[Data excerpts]
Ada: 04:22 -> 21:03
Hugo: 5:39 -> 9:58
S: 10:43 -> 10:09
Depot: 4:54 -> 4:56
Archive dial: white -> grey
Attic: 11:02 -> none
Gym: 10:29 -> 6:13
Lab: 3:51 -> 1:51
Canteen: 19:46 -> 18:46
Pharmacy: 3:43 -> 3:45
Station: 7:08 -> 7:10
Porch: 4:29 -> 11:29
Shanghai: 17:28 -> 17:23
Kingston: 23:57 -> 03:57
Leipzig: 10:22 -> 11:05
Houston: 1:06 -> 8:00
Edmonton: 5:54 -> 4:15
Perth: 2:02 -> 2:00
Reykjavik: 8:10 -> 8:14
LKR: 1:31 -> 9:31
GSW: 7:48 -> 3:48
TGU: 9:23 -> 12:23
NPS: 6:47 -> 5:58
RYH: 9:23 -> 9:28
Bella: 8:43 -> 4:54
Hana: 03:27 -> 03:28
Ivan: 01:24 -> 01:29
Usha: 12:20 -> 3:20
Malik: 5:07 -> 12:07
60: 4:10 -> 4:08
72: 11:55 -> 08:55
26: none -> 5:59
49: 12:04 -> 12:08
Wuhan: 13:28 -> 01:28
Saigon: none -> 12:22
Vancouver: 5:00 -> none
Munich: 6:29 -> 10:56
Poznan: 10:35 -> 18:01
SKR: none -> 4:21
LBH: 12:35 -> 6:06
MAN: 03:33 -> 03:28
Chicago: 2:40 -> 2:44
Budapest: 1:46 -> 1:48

_What you will do_
Return every line above that contains the word "none", copying each one unchanged.

_Task output_
Attic: 11:02 -> none
26: none -> 5:59
Saigon: none -> 12:22
Vancouver: 5:00 -> none
SKR: none -> 4:21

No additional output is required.